_Problem to work on_:
Report, in full, each line of the material below in which the string "gray" occurs.

_Extracted material_:
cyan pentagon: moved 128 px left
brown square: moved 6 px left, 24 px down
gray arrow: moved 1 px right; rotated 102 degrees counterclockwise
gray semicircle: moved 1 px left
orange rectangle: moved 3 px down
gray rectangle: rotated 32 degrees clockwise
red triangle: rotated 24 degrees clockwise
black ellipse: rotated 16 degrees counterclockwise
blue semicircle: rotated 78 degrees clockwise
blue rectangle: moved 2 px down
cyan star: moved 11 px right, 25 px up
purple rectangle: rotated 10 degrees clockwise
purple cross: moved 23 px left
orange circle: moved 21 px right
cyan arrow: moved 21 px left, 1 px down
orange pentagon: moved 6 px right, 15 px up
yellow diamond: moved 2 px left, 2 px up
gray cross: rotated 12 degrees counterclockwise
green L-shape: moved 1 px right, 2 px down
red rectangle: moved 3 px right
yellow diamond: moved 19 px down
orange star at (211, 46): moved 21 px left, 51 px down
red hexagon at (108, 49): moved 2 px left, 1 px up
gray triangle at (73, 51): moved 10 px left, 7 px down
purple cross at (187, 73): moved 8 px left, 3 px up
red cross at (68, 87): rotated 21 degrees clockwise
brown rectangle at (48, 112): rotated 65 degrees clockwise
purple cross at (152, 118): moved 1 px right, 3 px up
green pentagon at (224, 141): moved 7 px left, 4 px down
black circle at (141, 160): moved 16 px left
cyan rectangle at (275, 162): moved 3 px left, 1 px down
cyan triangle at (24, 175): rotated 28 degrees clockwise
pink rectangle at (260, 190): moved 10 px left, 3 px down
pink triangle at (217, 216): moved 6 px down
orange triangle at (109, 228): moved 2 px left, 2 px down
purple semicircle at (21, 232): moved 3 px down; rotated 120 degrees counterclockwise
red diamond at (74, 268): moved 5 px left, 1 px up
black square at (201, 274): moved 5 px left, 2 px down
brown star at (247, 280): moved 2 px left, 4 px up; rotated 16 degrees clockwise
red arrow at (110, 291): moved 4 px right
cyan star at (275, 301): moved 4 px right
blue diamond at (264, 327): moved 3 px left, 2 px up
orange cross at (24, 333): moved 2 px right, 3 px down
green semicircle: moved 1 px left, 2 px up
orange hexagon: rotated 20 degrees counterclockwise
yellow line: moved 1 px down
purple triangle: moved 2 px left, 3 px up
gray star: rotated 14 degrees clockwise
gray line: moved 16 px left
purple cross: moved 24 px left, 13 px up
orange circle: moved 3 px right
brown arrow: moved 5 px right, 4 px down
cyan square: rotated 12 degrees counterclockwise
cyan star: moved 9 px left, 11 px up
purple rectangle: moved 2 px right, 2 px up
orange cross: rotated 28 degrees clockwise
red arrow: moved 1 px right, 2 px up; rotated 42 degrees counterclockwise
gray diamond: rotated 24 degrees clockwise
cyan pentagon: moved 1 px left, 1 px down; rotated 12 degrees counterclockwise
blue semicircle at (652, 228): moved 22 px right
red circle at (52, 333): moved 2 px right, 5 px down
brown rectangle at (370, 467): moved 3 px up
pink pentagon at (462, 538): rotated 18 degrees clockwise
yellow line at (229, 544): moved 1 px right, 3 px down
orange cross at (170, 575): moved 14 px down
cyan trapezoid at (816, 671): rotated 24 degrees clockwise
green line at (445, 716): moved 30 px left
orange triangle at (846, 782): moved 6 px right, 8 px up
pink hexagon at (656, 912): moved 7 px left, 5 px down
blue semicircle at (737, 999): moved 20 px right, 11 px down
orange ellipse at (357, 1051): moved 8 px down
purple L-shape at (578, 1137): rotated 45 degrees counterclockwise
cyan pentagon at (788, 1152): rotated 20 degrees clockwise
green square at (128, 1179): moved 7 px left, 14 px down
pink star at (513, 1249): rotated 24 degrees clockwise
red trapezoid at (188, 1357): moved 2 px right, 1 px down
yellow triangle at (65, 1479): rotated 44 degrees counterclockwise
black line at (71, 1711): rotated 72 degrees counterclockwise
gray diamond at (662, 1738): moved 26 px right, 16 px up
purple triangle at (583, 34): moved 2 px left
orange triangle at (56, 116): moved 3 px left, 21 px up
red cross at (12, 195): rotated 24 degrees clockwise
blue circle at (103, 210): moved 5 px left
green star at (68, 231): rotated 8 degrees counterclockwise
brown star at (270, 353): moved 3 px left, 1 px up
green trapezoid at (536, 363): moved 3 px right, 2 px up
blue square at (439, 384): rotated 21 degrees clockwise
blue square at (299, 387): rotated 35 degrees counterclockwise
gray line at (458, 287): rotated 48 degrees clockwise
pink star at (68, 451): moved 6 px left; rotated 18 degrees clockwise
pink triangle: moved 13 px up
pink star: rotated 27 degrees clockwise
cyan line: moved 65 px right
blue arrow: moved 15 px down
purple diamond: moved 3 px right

_Result below_:
gray arrow: moved 1 px right; rotated 102 degrees counterclockwise
gray semicircle: moved 1 px left
gray rectangle: rotated 32 degrees clockwise
gray cross: rotated 12 degrees counterclockwise
gray triangle at (73, 51): moved 10 px left, 7 px down
gray star: rotated 14 degrees clockwise
gray line: moved 16 px left
gray diamond: rotated 24 degrees clockwise
gray diamond at (662, 1738): moved 26 px right, 16 px up
gray line at (458, 287): rotated 48 degrees clockwise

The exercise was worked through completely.